◆ **WORK TO BE COMPLETED**: Return the full set of entries precisely. Do not carry over any pictures.

◆ **Image sets with object changes**:
..........
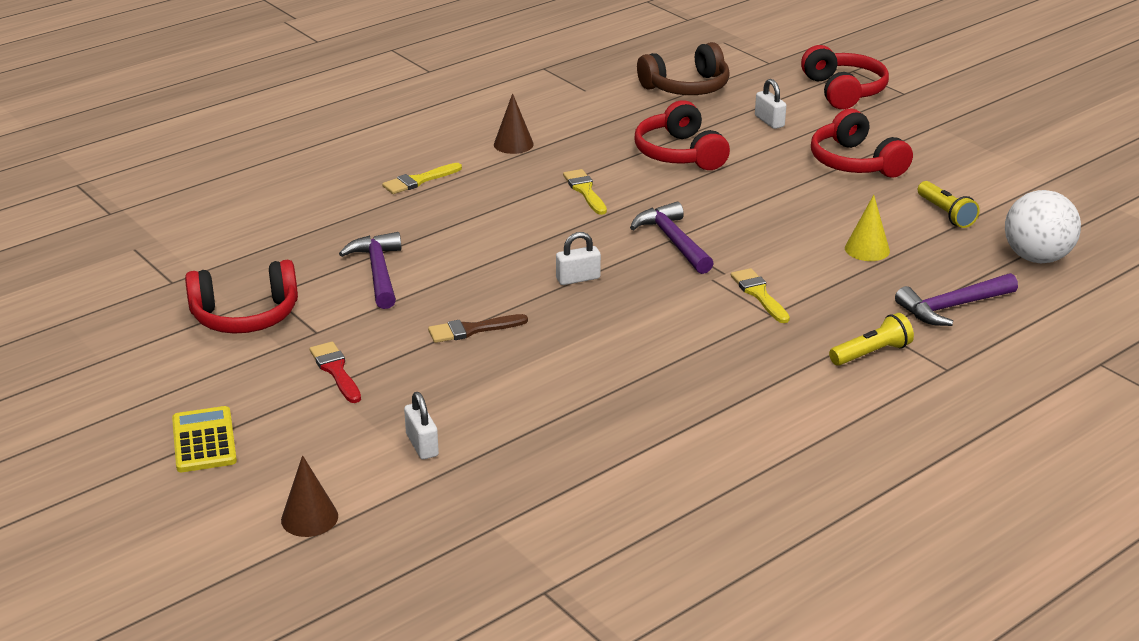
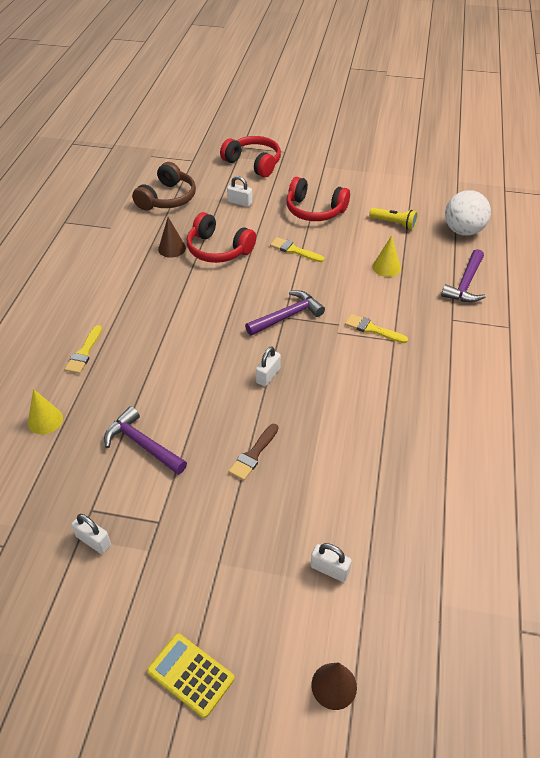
camera: 40 degrees left, 15 degrees up
red headphones [185,260,298,334] -> white padlock [71,514,111,554]
red brush [310,342,361,403] -> none
brown cone [494,93,534,154] -> brown cone moved to [158,217,186,258]
yellow brush [563,169,607,215] -> yellow brush moved to [270,237,324,262]
purple hammer [630,202,714,274] -> purple hammer turned 120 degrees clockwise [245,290,325,336]
yellow flashlight [829,313,914,366] -> none
none -> yellow cone [28,389,63,434]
..........
◆ **PROBLEM SOLUTION**:
camera: 40 degrees left, 15 degrees up
red headphones [185,260,298,334] -> white padlock [71,514,111,554]
red brush [310,342,361,403] -> none
brown cone [494,93,534,154] -> brown cone moved to [158,217,186,258]
yellow brush [563,169,607,215] -> yellow brush moved to [270,237,324,262]
purple hammer [630,202,714,274] -> purple hammer turned 120 degrees clockwise [245,290,325,336]
yellow flashlight [829,313,914,366] -> none
none -> yellow cone [28,389,63,434]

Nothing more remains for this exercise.